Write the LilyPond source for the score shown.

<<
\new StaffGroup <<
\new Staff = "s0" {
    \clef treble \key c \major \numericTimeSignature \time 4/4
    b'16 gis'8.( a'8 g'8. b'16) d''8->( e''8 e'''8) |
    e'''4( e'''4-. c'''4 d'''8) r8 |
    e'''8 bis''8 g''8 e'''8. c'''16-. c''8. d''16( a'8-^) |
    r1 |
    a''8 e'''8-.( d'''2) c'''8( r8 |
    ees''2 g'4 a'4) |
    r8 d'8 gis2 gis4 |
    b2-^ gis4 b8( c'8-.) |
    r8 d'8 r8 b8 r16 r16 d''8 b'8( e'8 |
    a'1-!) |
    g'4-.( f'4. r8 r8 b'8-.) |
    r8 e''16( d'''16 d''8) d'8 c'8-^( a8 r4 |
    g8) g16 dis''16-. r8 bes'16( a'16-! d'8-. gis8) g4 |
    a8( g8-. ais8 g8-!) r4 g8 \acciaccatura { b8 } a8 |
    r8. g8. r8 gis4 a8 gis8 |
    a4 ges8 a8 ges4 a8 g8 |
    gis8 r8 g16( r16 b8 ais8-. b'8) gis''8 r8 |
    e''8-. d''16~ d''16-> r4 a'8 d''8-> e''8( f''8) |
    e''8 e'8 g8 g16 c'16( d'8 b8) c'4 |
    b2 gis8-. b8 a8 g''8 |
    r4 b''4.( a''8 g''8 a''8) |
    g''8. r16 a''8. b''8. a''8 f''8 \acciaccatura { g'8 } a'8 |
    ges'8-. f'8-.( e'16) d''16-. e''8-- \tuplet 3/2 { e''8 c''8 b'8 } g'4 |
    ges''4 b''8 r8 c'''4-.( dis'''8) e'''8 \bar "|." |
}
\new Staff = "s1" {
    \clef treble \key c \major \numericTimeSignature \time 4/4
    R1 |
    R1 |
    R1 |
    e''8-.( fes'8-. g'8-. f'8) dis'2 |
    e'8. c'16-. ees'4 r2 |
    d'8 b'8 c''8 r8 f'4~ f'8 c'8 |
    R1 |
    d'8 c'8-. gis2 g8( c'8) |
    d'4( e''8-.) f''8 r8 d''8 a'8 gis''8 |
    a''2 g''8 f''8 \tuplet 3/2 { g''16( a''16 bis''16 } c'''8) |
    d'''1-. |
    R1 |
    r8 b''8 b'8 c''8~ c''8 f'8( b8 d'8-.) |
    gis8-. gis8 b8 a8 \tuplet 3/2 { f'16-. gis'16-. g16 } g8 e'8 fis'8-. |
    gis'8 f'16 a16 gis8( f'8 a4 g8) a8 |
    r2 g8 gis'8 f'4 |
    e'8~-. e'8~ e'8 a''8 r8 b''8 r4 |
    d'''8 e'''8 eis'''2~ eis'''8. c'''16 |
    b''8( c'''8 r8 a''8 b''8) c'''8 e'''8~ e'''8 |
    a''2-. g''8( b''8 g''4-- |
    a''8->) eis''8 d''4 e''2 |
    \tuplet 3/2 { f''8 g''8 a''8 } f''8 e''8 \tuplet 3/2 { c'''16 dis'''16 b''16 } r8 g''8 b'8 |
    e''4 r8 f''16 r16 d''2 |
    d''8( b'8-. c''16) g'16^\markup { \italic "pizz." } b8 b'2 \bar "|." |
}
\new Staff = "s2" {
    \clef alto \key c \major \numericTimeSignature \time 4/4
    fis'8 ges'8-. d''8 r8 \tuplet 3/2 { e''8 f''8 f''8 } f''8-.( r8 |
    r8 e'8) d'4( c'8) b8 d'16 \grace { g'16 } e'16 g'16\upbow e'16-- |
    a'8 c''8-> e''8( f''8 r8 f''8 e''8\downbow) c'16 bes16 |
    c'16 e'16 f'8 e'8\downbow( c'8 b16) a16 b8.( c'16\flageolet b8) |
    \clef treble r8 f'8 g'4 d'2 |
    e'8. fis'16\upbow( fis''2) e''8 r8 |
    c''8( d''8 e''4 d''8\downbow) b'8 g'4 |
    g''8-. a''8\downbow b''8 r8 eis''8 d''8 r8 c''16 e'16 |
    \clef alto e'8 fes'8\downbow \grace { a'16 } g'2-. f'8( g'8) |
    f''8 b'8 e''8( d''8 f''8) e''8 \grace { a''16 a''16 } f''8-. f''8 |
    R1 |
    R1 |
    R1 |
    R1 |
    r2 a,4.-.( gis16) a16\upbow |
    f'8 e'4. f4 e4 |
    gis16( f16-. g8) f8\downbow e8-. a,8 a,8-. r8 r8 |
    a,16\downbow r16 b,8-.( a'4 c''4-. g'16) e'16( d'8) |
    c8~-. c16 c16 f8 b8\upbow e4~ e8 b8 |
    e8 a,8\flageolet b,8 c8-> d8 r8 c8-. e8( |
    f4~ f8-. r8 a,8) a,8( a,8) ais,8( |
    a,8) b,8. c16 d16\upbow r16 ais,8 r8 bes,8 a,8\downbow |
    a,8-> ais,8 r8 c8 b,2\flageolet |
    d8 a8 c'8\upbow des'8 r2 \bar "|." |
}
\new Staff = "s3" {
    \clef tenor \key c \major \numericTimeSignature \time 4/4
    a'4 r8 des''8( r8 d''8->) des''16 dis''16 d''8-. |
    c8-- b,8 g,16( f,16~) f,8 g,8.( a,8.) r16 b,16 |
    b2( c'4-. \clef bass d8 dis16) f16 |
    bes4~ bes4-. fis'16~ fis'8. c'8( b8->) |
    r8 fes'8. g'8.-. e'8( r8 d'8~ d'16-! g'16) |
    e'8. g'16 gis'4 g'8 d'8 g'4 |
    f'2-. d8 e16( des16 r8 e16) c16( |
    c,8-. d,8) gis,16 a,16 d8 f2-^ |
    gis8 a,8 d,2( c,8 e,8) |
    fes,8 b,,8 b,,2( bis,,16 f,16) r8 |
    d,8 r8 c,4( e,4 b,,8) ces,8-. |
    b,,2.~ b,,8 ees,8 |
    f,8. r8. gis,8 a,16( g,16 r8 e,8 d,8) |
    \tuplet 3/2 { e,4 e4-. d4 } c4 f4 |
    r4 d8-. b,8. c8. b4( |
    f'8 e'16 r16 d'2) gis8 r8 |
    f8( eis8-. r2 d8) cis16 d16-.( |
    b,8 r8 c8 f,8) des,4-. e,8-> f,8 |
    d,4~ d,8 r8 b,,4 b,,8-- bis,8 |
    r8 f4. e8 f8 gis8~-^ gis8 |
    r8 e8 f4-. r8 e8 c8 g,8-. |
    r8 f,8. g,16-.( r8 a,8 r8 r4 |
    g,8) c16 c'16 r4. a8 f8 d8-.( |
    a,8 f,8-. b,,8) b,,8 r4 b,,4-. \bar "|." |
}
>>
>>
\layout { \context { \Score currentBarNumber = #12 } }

****

Stated problem: Which lines in the entries above contain the string "time", with case counting? Copy each of those lines in full.

Result of this exercise:
    \clef treble \key c \major \numericTimeSignature \time 4/4
    \clef treble \key c \major \numericTimeSignature \time 4/4
    \clef alto \key c \major \numericTimeSignature \time 4/4
    \clef tenor \key c \major \numericTimeSignature \time 4/4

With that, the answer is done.